• **Input data**
=== Section Start ===

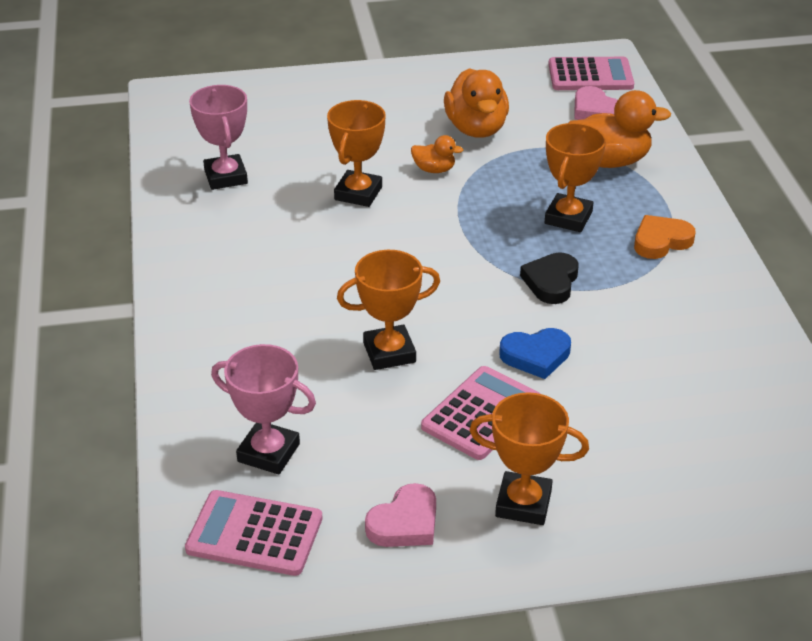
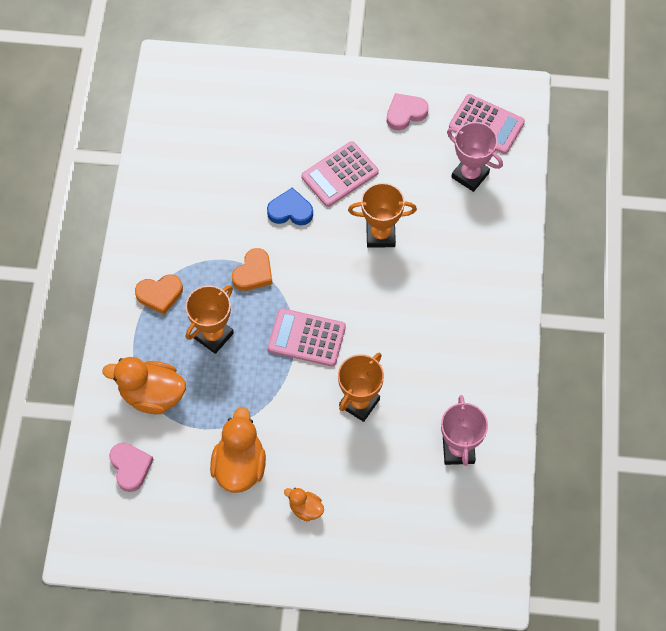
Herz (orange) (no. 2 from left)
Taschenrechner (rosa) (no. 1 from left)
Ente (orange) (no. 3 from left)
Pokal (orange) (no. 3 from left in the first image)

=== Section End ===

• **Task to carry out**
If a line above holds the word "orange", copy it.

• **Solution**
Herz (orange) (no. 2 from left)
Ente (orange) (no. 3 from left)
Pokal (orange) (no. 3 from left in the first image)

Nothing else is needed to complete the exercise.